The task: Exactly as written, return all the data, leaving its pictures behind.

Supplied entries:
----

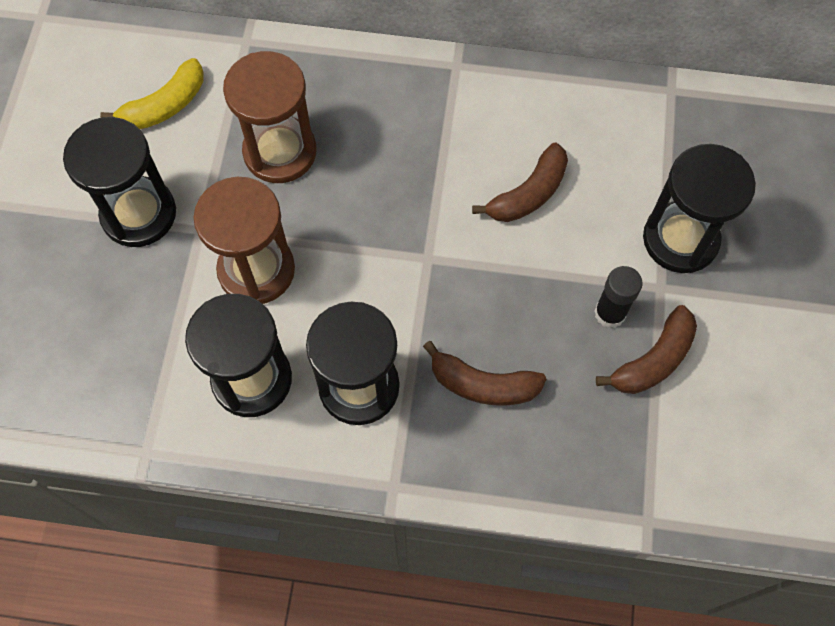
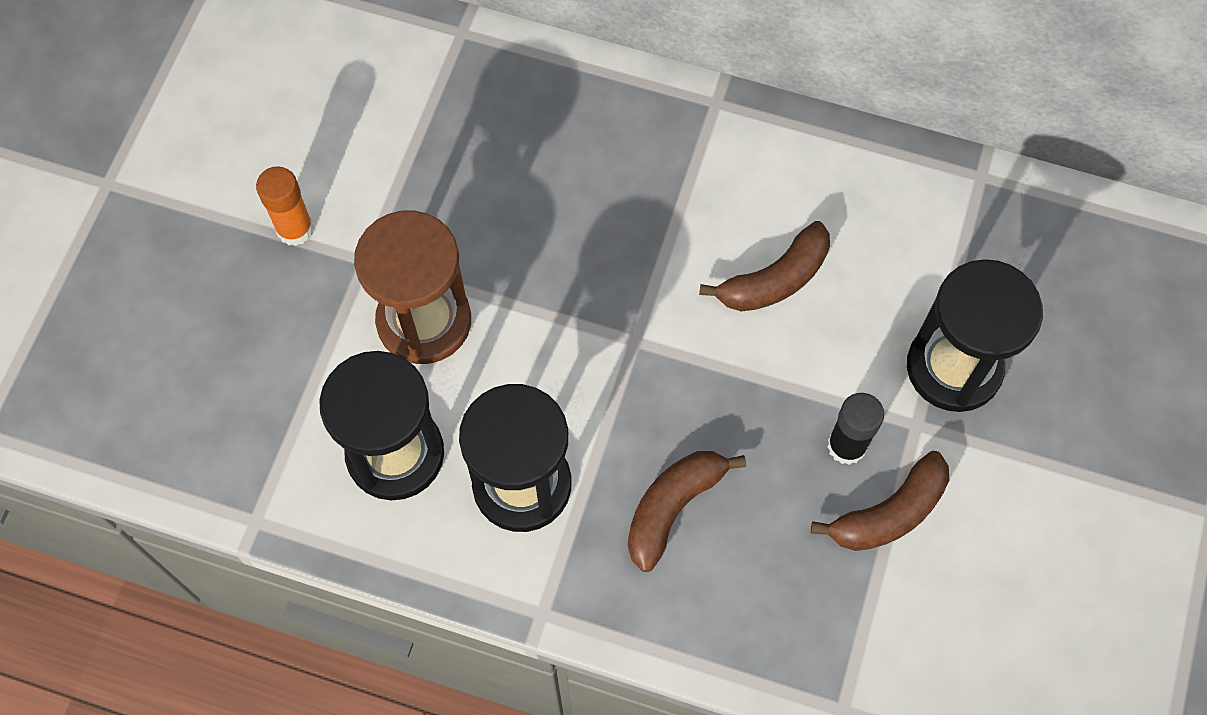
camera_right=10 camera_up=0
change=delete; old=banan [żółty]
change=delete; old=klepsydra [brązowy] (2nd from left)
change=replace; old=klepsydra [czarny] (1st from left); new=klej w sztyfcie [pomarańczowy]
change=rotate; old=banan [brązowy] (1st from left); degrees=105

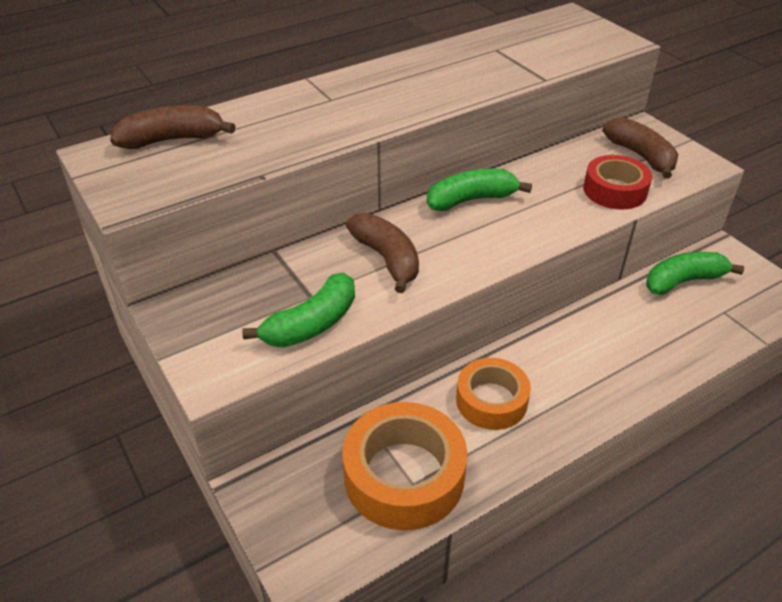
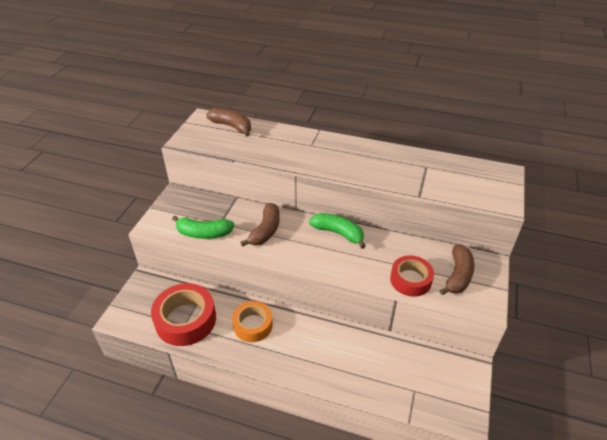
camera_right=50 camera_up=0
change=delete; old=banan [zielony] (3rd from left)
change=recolor; old=taśma klejąca [pomarańczowy] (1st from left); new=taśma klejąca [czerwony] (1st from left)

----

Result:
camera_right=10 camera_up=0
change=delete; old=banan [żółty]
change=delete; old=klepsydra [brązowy] (2nd from left)
change=replace; old=klepsydra [czarny] (1st from left); new=klej w sztyfcie [pomarańczowy]
change=rotate; old=banan [brązowy] (1st from left); degrees=105

camera_right=50 camera_up=0
change=delete; old=banan [zielony] (3rd from left)
change=recolor; old=taśma klejąca [pomarańczowy] (1st from left); new=taśma klejąca [czerwony] (1st from left)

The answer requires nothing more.